→ Materials provided
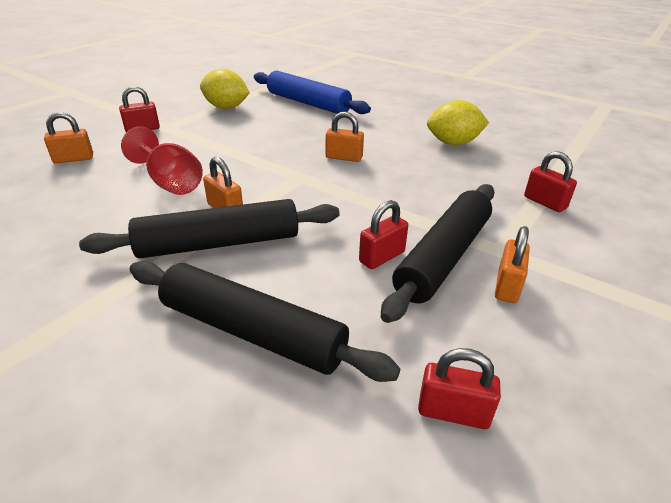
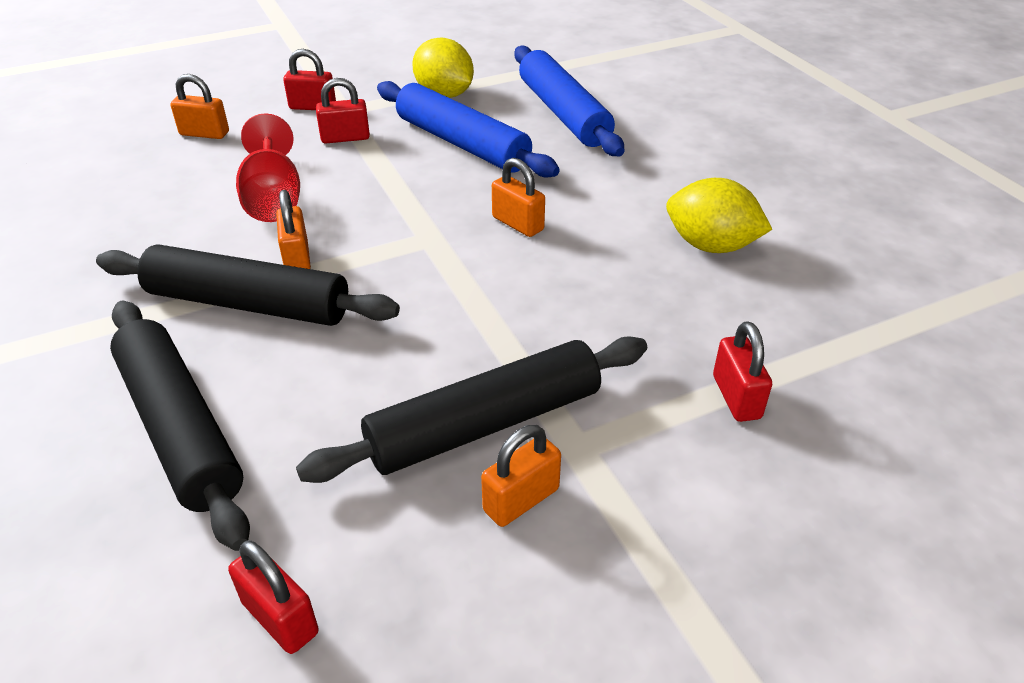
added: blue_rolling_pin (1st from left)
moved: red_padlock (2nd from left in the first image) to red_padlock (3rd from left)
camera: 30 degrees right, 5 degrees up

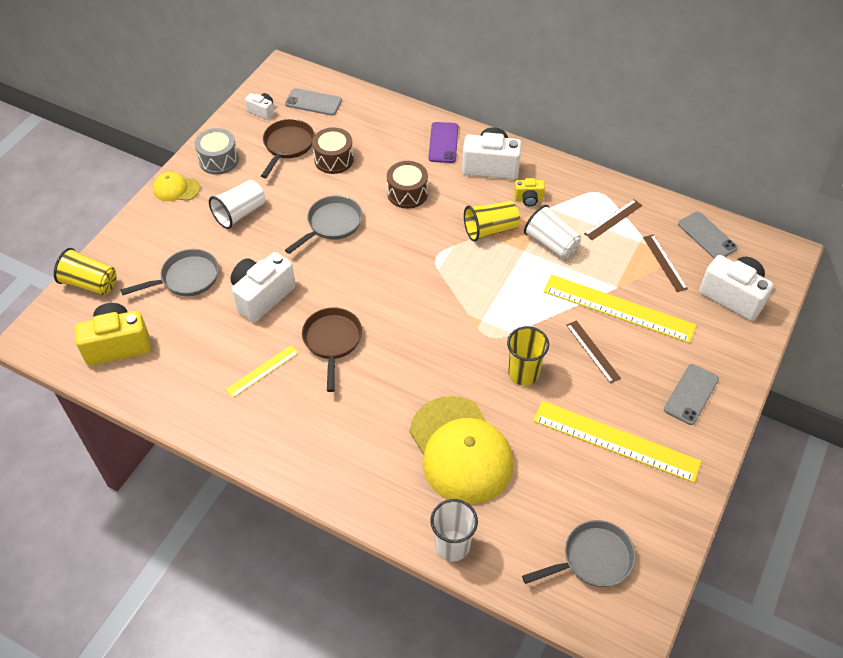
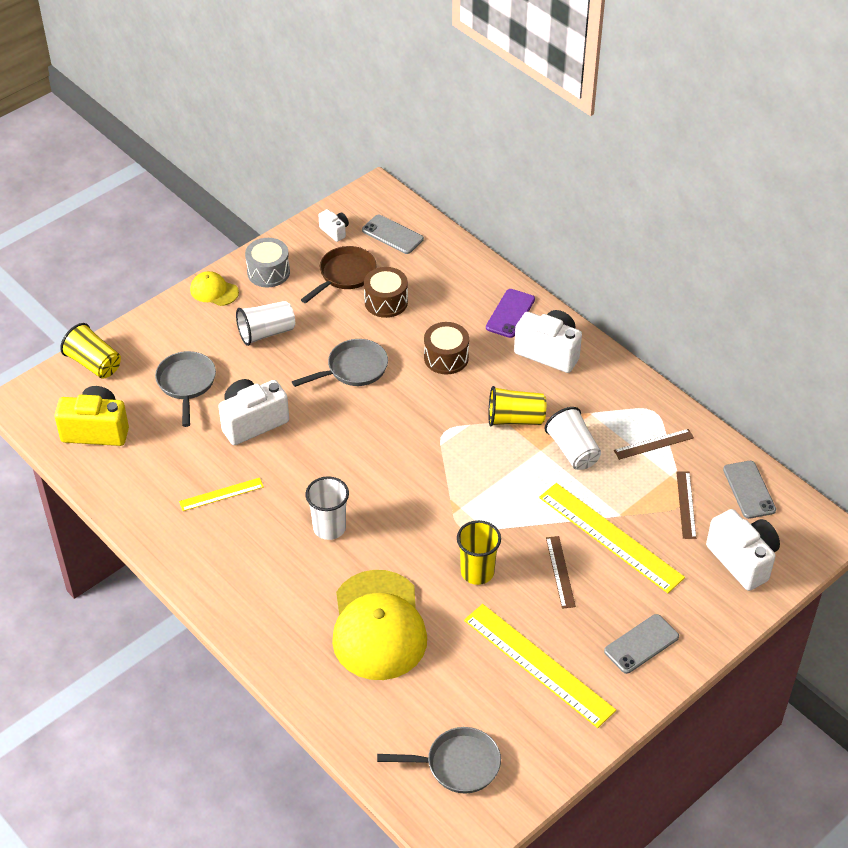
removed: brown_pan (2nd from left); yellow_camera (2nd from left)
moved: white_cup (2nd from left)
turned: grey_pan (1st from left) 90 degrees counterclockwise
camera: 20 degrees right, 5 degrees down

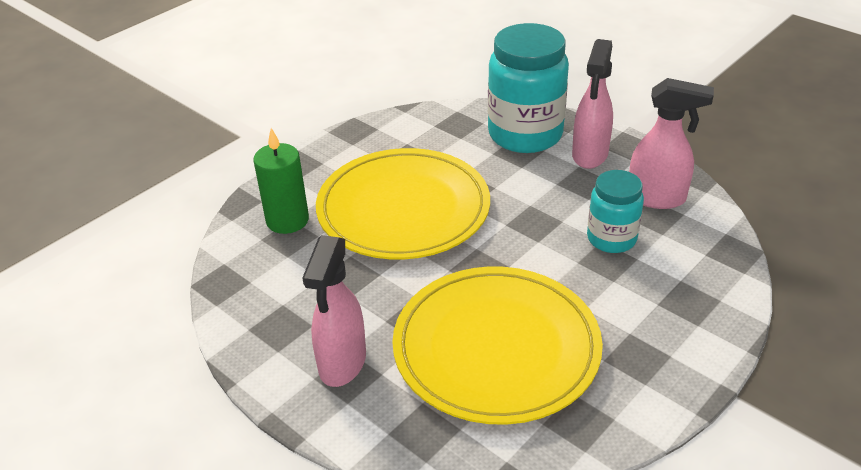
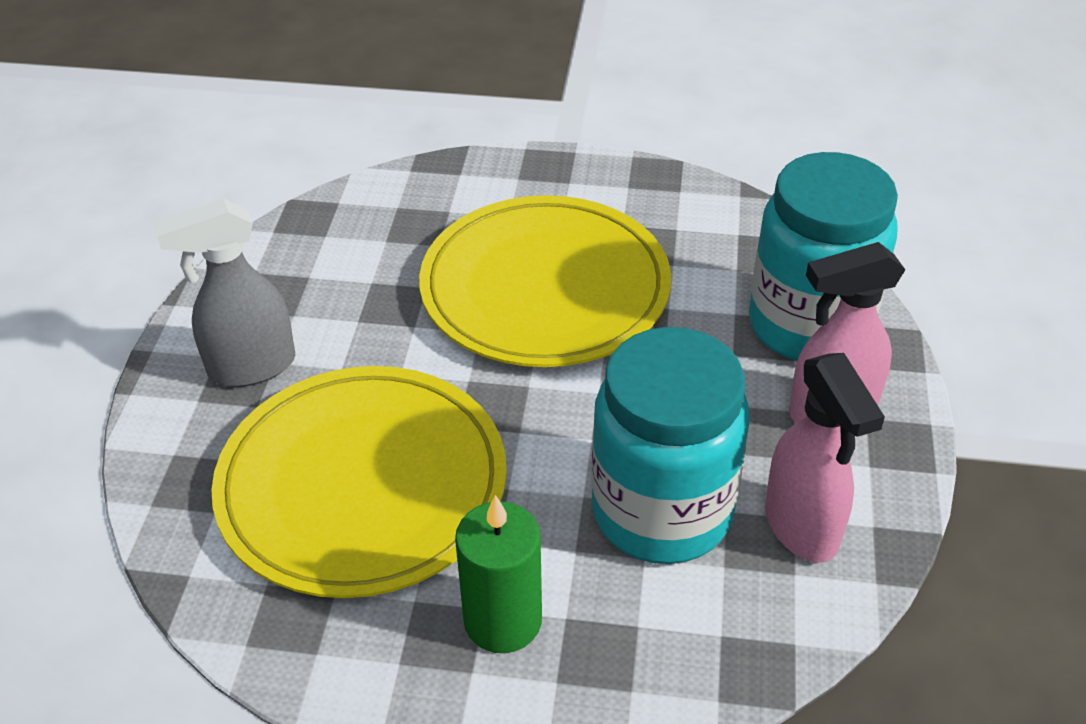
moved: green_candle
recoloured: pink_spray_bottle (1st from left) to grey_spray_bottle
resized: turquoise_jar (2nd from left in the first image) x1.75
camera: 55 degrees right, 5 degrees up

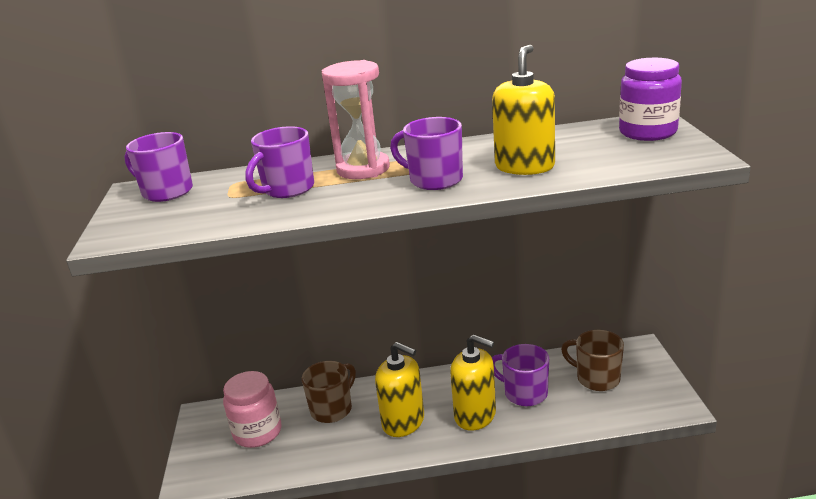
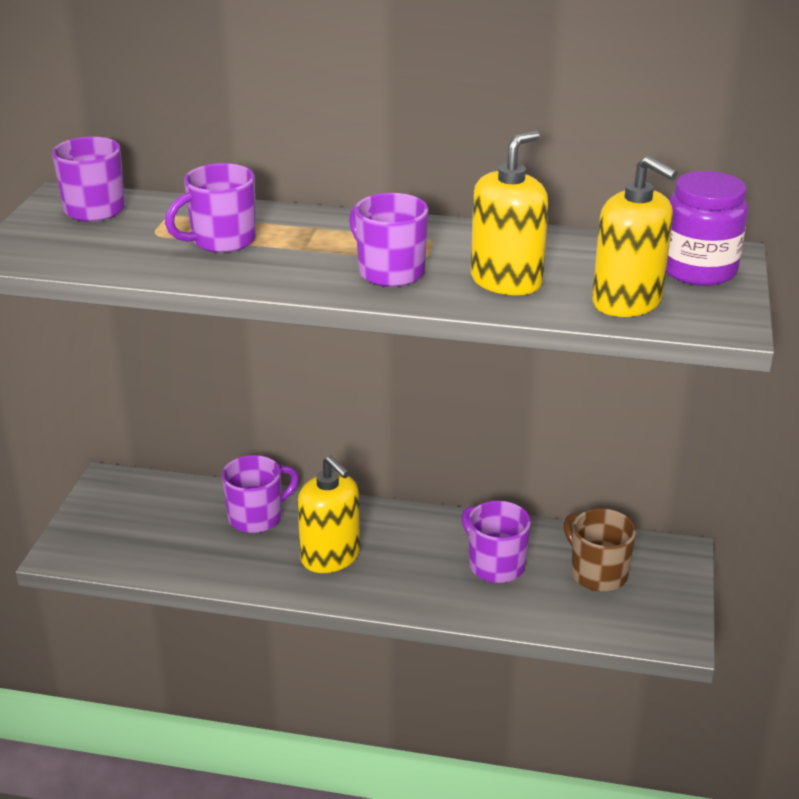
removed: pink_jar; pink_hourglass
moved: yellow_soap_dispenser (2nd from left in the first image) to yellow_soap_dispenser (3rd from left)
recoloured: brown_mug (1st from left) to purple_mug (3rd from left)
camera: 15 degrees right, 5 degrees up

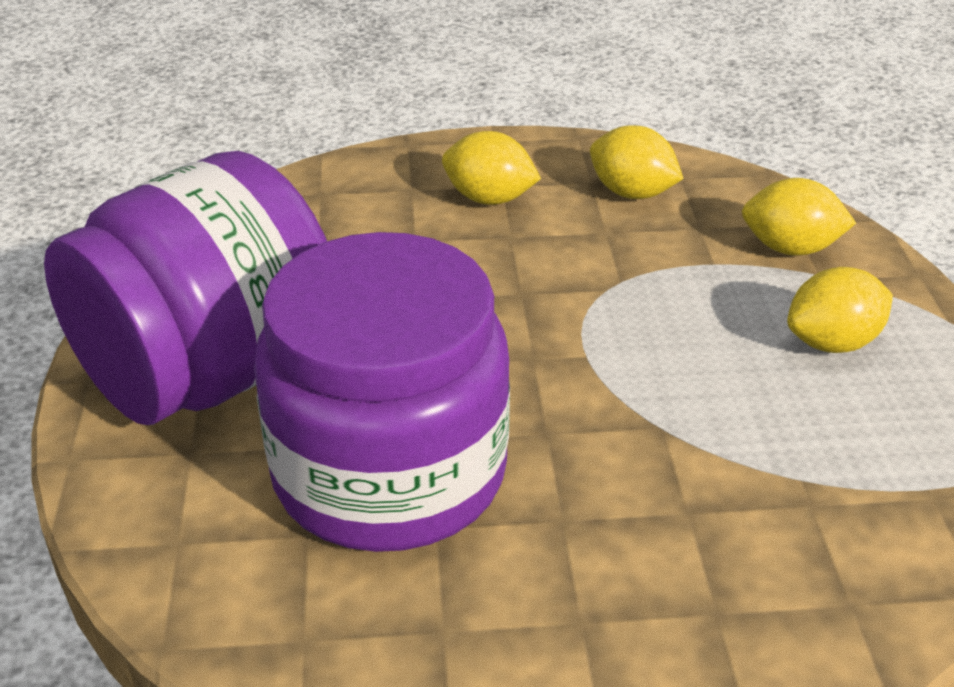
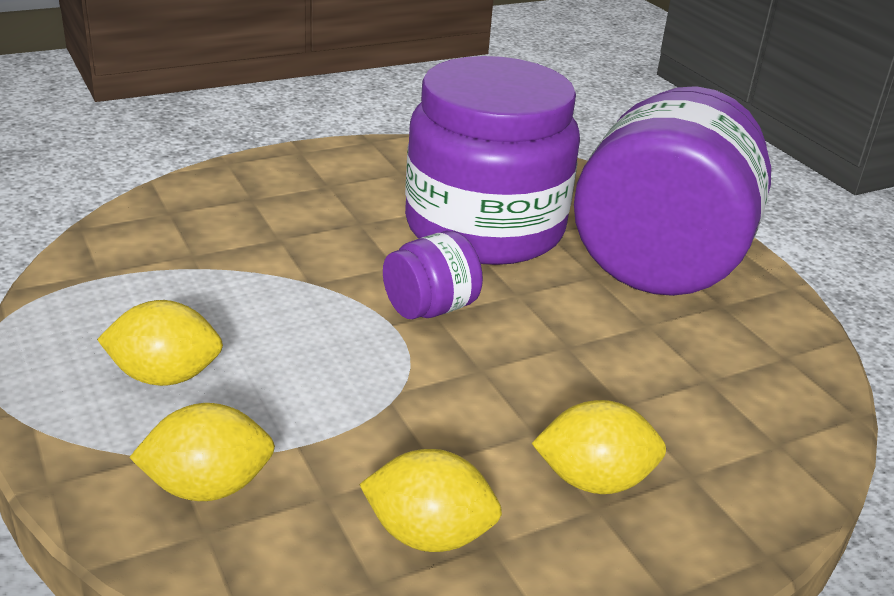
added: purple_jar (1st from left)
turned: yellow_lemon (4th from left in the first image) 45 degrees clockwise
camera: 155 degrees right, 5 degrees down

→ To do
Print each line from the one containing "moved: red_padlock (2nd" through the last line of the listing, both included, exactly and with no pictures.

→ Solution to the problem
moved: red_padlock (2nd from left in the first image) to red_padlock (3rd from left)
camera: 30 degrees right, 5 degrees up

removed: brown_pan (2nd from left); yellow_camera (2nd from left)
moved: white_cup (2nd from left)
turned: grey_pan (1st from left) 90 degrees counterclockwise
camera: 20 degrees right, 5 degrees down

moved: green_candle
recoloured: pink_spray_bottle (1st from left) to grey_spray_bottle
resized: turquoise_jar (2nd from left in the first image) x1.75
camera: 55 degrees right, 5 degrees up

removed: pink_jar; pink_hourglass
moved: yellow_soap_dispenser (2nd from left in the first image) to yellow_soap_dispenser (3rd from left)
recoloured: brown_mug (1st from left) to purple_mug (3rd from left)
camera: 15 degrees right, 5 degrees up

added: purple_jar (1st from left)
turned: yellow_lemon (4th from left in the first image) 45 degrees clockwise
camera: 155 degrees right, 5 degrees down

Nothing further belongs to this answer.